* RECORD SET:
--

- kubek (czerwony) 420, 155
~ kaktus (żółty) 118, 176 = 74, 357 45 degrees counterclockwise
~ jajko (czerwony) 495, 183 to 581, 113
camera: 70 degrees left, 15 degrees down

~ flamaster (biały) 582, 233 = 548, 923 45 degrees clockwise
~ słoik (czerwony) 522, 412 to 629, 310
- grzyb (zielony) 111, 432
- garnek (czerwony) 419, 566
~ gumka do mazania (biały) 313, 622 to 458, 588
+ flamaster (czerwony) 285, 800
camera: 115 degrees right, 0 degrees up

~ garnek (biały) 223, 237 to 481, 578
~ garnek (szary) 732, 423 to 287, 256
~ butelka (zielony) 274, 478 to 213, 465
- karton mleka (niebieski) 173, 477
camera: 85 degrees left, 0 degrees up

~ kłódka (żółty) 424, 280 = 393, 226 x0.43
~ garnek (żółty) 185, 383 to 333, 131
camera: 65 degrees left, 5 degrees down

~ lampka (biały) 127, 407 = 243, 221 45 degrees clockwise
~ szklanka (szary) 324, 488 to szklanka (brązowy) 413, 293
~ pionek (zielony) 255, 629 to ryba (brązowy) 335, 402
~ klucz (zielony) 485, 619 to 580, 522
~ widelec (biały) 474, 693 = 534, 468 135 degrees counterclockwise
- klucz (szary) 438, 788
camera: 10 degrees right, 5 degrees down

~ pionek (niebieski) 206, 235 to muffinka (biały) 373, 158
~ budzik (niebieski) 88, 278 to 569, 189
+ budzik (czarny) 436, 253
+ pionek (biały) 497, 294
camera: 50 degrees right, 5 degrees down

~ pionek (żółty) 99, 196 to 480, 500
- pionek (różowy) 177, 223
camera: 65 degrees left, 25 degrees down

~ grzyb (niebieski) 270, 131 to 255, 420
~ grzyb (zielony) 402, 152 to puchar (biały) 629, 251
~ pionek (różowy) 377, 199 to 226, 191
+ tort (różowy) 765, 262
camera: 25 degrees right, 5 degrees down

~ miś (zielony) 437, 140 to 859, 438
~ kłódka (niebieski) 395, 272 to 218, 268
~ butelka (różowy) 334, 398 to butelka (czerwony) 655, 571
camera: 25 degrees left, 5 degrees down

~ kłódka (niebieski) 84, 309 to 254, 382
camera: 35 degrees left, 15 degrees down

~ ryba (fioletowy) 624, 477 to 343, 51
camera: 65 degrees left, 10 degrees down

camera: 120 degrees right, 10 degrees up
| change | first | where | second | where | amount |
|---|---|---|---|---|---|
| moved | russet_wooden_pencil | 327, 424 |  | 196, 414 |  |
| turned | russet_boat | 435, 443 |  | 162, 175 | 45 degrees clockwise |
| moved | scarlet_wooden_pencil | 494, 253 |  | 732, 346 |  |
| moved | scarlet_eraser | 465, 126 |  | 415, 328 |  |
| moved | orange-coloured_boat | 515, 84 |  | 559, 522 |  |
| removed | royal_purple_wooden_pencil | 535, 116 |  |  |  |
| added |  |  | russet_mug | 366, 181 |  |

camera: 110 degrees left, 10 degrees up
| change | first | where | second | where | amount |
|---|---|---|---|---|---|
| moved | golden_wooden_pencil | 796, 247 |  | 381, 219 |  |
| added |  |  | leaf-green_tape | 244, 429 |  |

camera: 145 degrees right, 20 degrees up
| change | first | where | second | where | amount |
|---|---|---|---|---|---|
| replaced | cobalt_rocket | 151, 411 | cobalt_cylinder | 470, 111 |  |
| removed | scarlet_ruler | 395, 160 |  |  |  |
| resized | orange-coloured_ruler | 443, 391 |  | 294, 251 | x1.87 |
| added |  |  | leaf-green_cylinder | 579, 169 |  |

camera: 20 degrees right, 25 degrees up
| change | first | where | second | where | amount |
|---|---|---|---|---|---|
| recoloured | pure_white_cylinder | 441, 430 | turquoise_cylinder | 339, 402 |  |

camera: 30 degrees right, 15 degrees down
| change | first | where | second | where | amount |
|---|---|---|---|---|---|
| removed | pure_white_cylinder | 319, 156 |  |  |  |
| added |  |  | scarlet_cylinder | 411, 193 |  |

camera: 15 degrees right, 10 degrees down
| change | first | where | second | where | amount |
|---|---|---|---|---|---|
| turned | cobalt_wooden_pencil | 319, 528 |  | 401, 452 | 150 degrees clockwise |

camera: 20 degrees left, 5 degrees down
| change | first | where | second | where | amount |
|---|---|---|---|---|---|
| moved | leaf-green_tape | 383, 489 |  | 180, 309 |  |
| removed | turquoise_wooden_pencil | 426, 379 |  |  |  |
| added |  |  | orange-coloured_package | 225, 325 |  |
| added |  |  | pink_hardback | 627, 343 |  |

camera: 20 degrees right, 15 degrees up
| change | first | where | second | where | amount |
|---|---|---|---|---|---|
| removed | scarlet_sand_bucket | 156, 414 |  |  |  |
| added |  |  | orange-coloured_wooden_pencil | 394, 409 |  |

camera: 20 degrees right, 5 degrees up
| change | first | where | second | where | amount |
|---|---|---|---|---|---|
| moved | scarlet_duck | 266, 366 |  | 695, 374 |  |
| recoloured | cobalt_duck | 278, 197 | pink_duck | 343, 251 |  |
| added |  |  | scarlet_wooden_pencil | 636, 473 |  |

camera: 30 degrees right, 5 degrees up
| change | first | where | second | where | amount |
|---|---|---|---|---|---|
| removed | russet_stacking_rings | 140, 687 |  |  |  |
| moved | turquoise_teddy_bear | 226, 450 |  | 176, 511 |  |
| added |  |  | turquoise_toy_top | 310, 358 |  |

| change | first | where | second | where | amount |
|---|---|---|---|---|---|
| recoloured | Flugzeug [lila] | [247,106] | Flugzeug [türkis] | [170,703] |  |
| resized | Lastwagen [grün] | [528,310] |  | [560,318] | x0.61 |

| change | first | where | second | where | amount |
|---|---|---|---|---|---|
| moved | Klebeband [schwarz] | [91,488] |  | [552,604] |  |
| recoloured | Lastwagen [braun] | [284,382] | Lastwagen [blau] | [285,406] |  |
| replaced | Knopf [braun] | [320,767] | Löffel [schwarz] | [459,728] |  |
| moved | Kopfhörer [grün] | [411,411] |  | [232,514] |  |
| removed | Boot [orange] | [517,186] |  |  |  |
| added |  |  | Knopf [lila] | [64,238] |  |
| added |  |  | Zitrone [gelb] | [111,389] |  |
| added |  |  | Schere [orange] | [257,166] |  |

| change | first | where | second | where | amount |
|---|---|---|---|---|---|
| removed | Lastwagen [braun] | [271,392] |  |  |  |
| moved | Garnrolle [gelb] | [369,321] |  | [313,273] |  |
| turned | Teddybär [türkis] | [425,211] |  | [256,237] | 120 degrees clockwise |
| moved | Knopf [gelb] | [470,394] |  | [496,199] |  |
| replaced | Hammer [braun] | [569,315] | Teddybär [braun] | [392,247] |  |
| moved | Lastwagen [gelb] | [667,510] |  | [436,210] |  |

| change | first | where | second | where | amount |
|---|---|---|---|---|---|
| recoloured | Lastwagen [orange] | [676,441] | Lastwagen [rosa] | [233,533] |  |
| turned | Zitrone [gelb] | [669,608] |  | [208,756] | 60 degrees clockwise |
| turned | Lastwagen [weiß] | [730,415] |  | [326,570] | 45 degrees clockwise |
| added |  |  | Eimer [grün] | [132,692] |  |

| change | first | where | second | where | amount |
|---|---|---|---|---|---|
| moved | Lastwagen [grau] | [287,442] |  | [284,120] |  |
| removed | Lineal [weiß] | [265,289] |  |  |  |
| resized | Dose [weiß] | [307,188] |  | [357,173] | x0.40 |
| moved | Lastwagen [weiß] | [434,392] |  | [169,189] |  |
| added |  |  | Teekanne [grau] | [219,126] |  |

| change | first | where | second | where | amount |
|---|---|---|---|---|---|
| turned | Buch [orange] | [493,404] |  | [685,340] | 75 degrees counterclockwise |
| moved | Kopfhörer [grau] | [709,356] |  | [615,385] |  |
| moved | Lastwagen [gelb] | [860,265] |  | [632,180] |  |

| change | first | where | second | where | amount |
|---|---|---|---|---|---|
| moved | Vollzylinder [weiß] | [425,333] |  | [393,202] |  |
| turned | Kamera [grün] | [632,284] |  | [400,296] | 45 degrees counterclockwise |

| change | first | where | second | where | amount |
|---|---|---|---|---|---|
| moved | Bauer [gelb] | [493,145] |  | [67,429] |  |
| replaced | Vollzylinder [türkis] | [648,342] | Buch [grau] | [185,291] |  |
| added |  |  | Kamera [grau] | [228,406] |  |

--

* WORK TASK: Only the lines above starting with the one with "moved | scarlet_wooden_pencil" and going through the one with "removed | royal_purple_wooden_pencil" are to be copied, word for word and with both ends kept.

* EXERCISE OUTPUT:
| moved | scarlet_wooden_pencil | 494, 253 |  | 732, 346 |  |
| moved | scarlet_eraser | 465, 126 |  | 415, 328 |  |
| moved | orange-coloured_boat | 515, 84 |  | 559, 522 |  |
| removed | royal_purple_wooden_pencil | 535, 116 |  |  |  |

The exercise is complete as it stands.